[Dataset Boundary: Start]

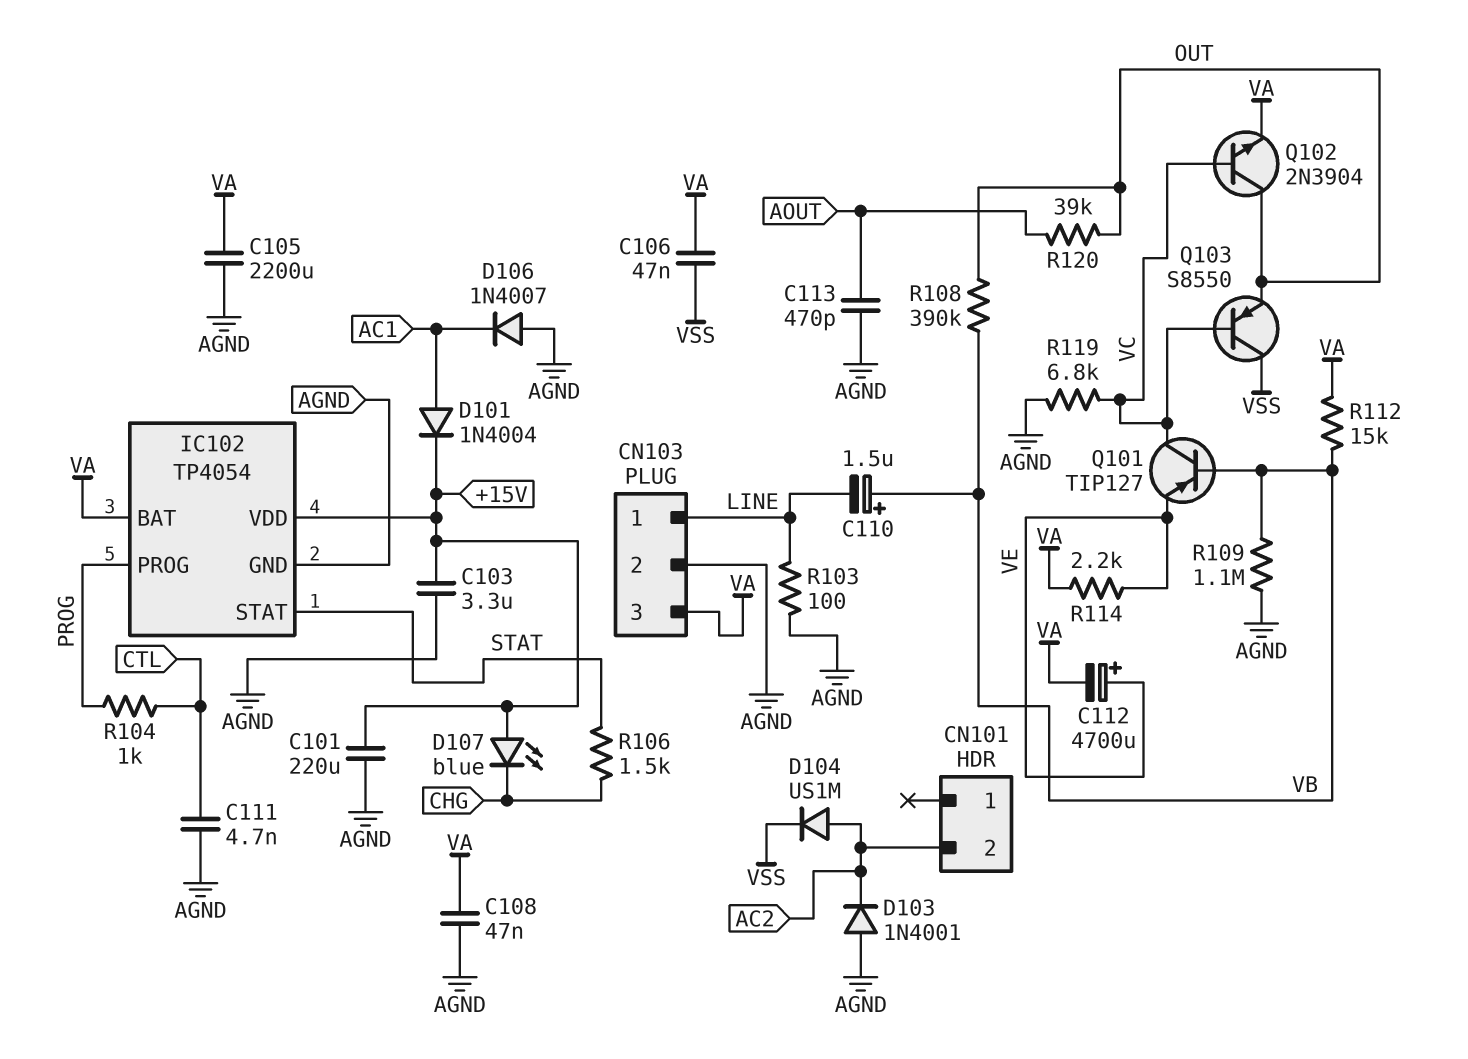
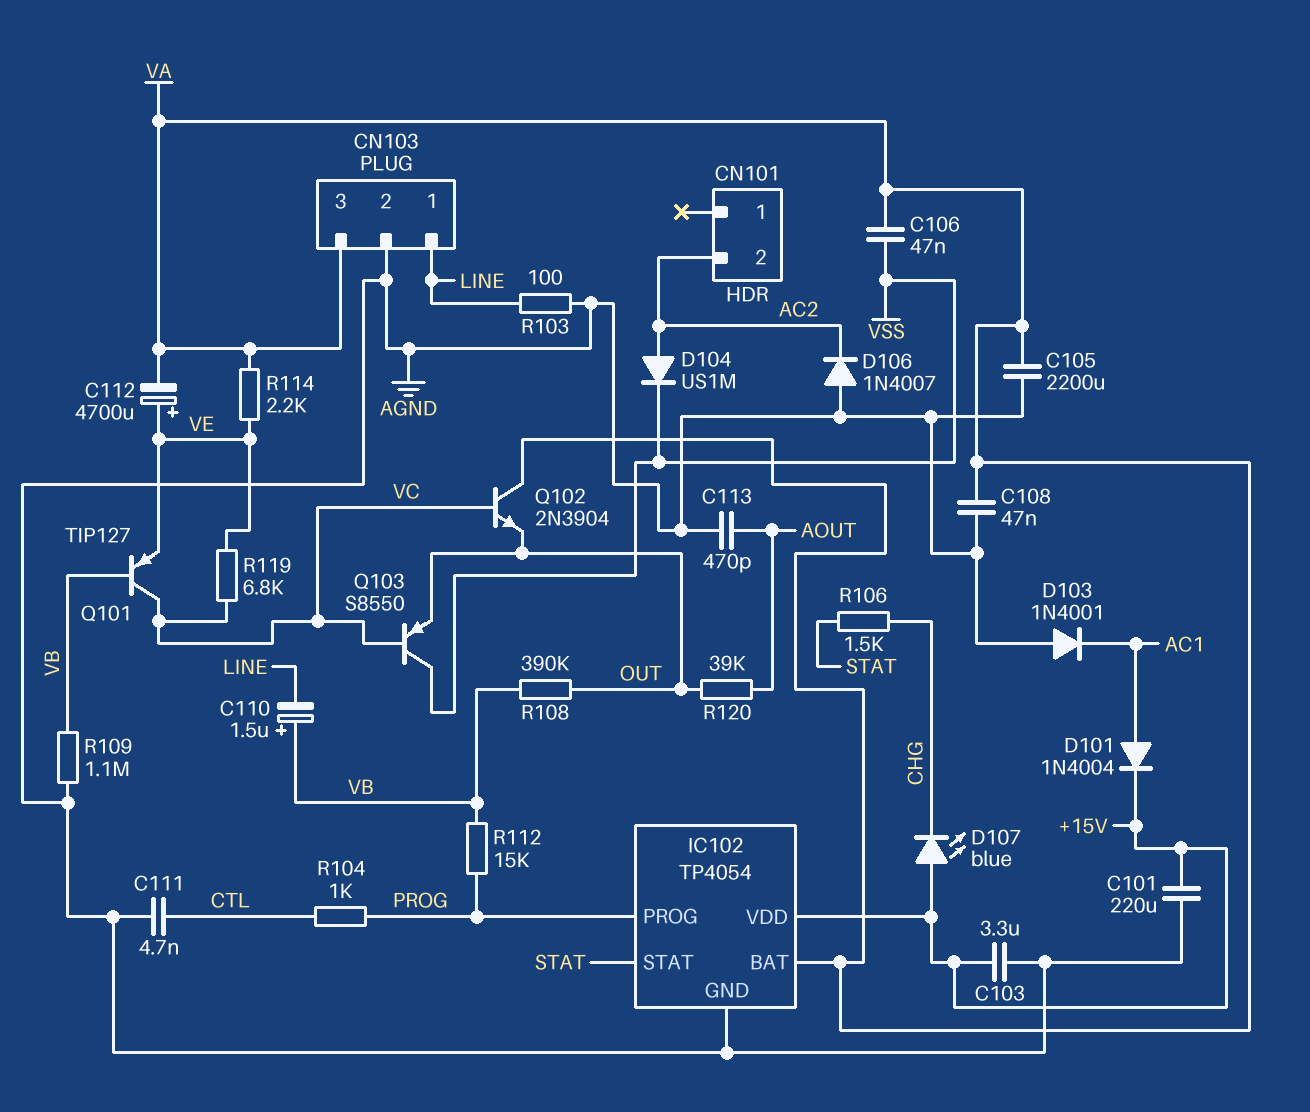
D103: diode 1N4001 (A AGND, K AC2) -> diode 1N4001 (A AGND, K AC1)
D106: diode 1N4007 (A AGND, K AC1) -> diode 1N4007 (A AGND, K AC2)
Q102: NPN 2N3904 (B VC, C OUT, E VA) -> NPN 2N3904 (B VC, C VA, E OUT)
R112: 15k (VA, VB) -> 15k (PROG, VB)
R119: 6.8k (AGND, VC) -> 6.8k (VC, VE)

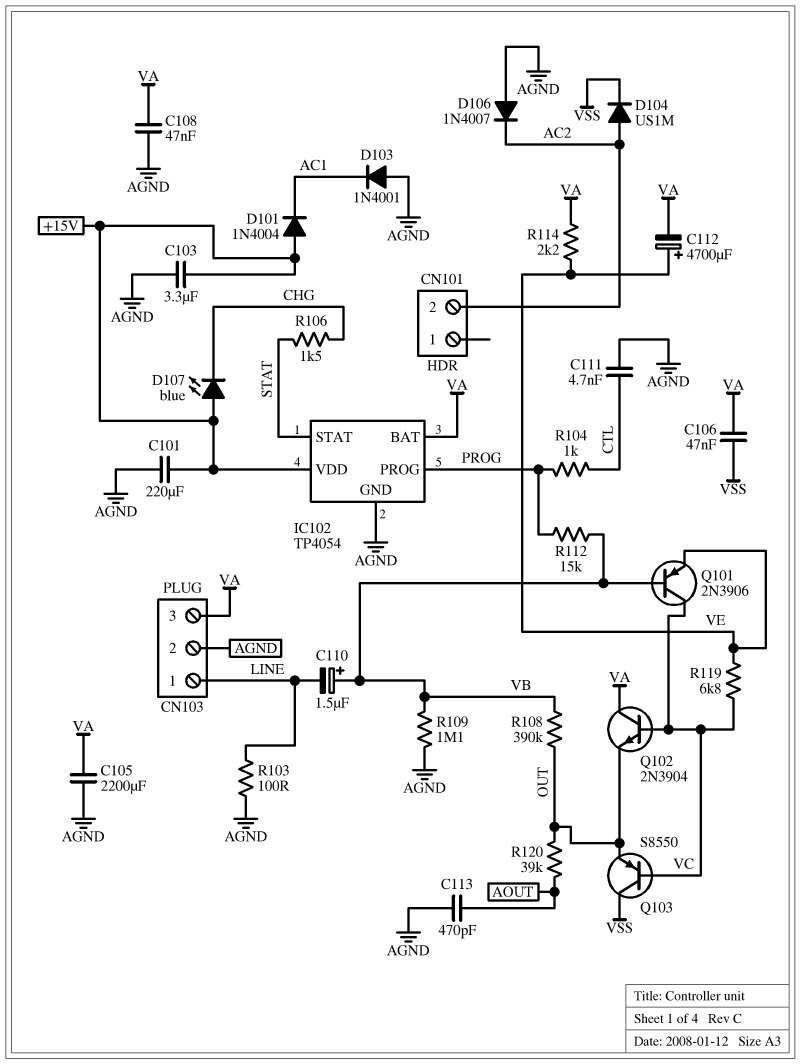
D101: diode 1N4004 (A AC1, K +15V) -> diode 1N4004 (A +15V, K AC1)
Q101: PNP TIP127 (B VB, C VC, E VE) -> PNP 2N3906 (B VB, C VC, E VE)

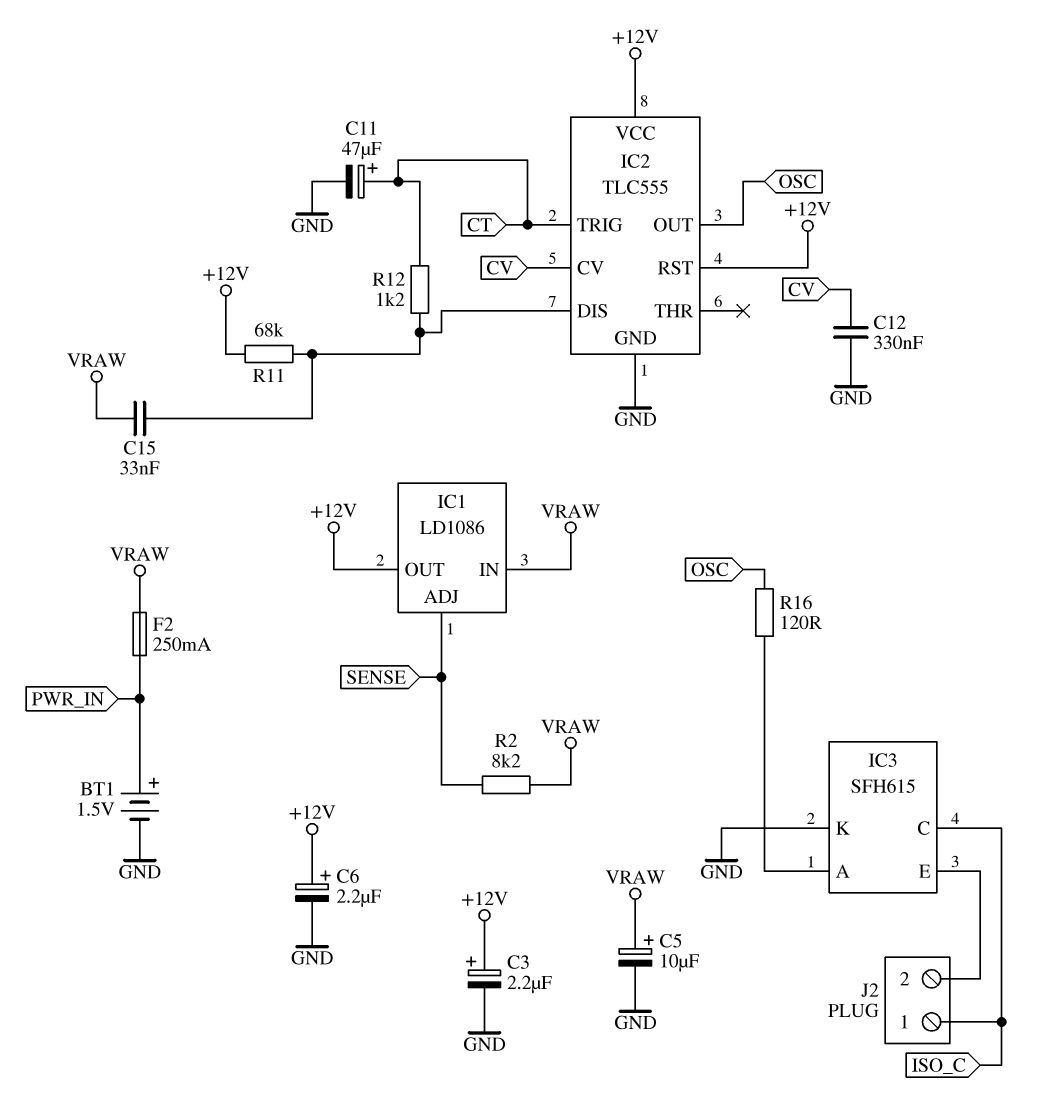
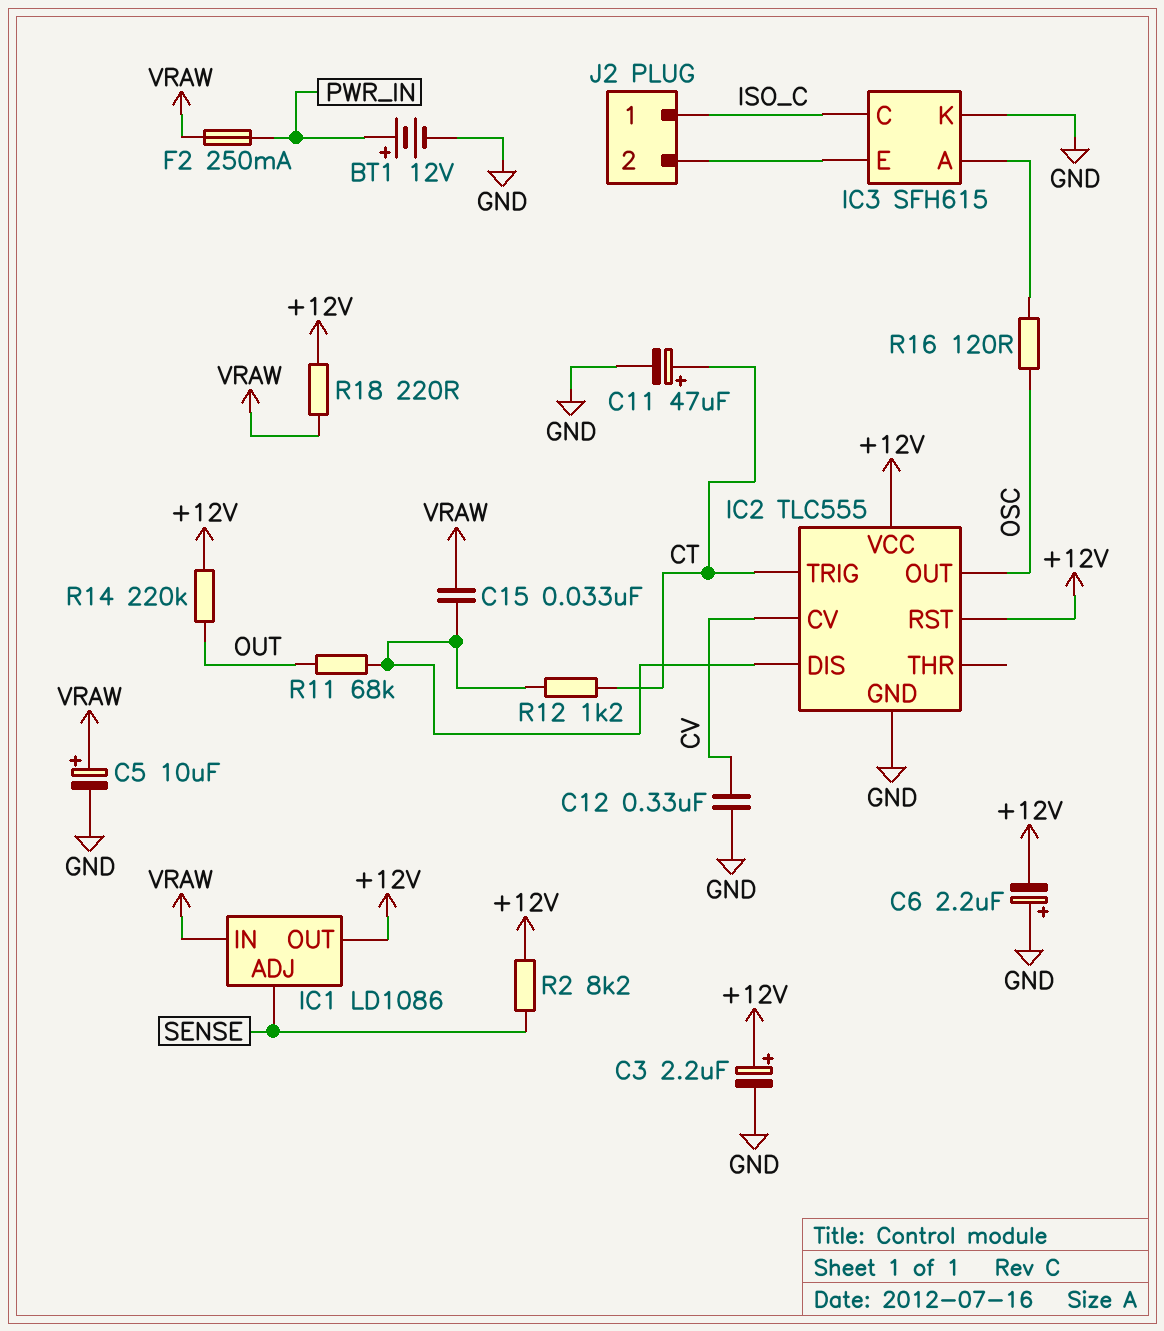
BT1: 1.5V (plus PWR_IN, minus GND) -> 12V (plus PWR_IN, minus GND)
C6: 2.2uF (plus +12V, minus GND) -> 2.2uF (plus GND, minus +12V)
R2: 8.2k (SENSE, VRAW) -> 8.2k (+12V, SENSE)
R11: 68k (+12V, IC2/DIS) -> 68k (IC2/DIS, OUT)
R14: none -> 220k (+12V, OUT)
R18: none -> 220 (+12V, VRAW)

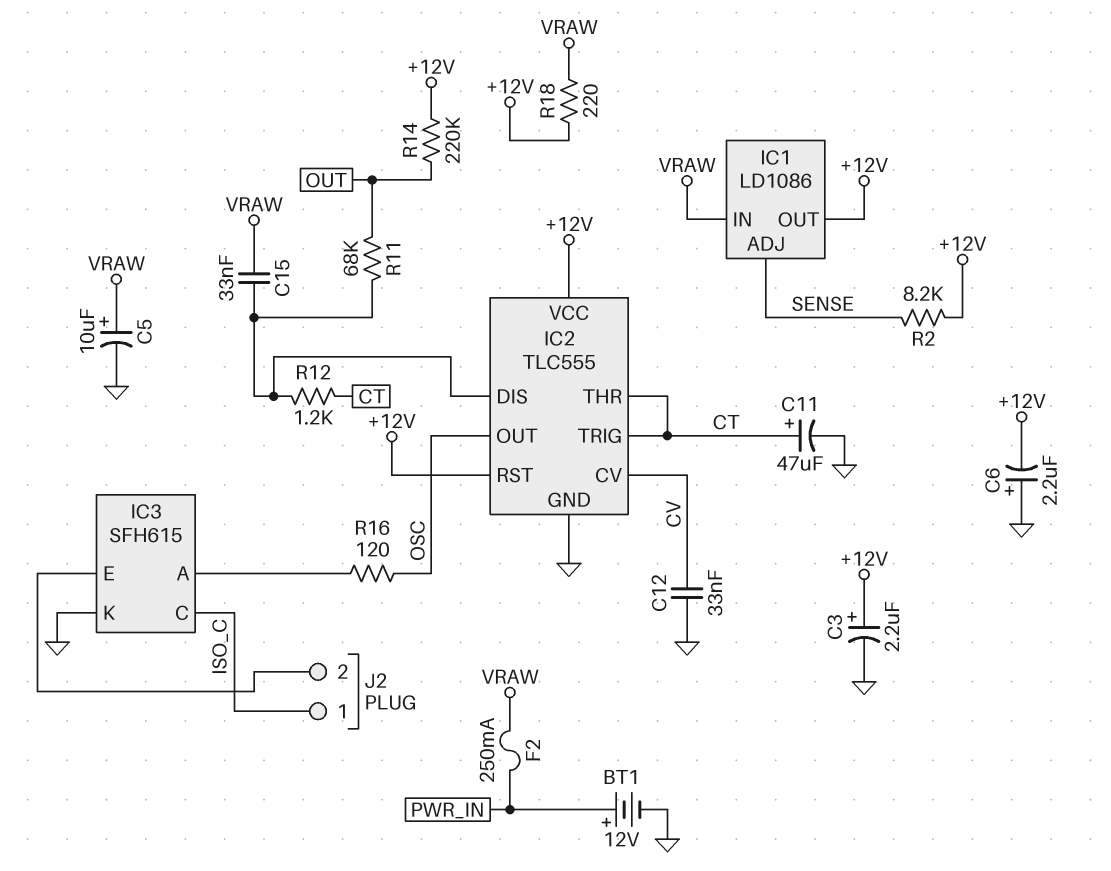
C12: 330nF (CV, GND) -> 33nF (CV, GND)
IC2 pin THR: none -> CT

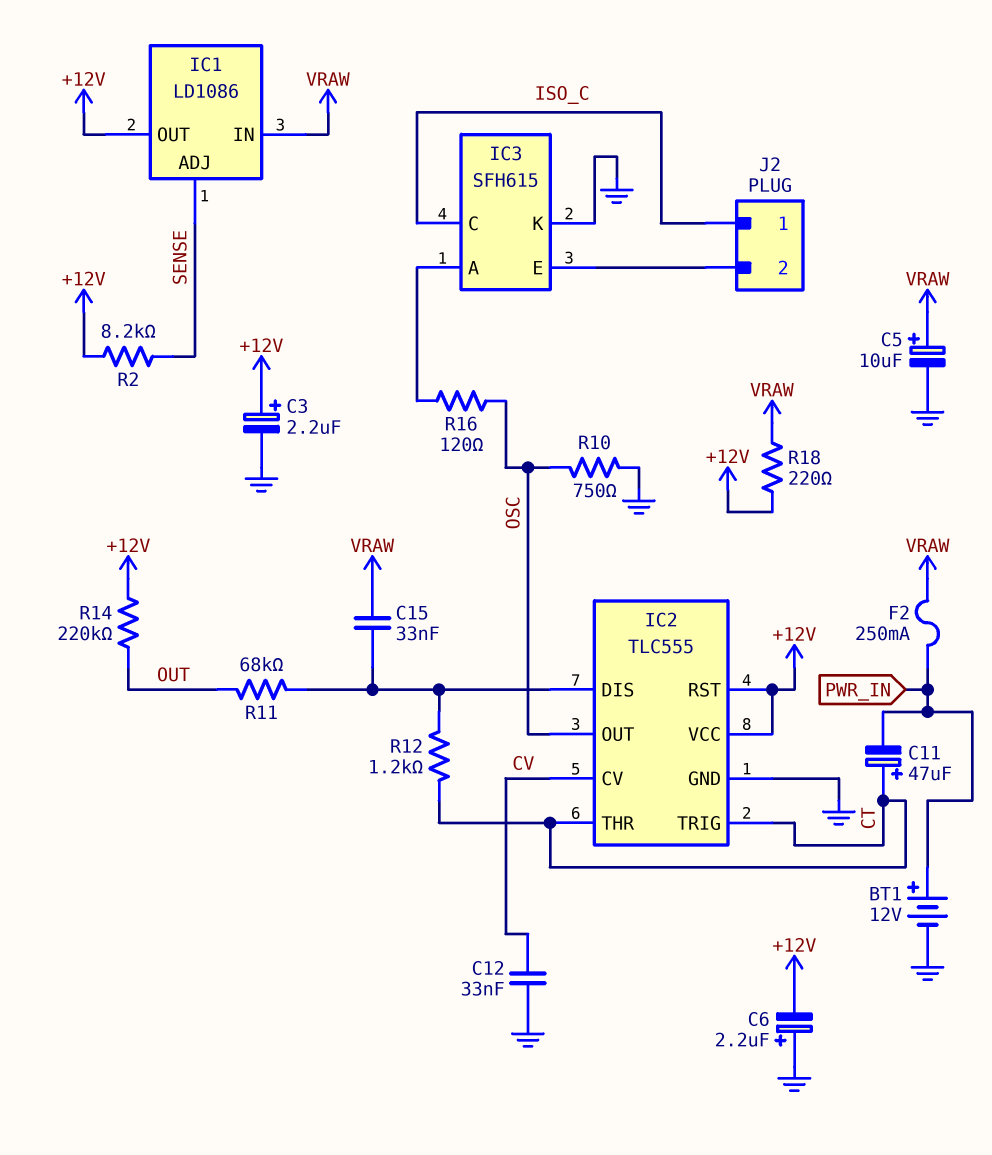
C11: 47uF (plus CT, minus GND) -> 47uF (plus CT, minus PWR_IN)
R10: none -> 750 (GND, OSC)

[Dataset Boundary: End]

*What the task requires*
The lines to copy run from the one with "C12: 330nF (CV, GND) -> 33nF (CV, GND)" through the end of the material. Write them out exactly, leaving out the pictures.

*Solution*
C12: 330nF (CV, GND) -> 33nF (CV, GND)
IC2 pin THR: none -> CT

C11: 47uF (plus CT, minus GND) -> 47uF (plus CT, minus PWR_IN)
R10: none -> 750 (GND, OSC)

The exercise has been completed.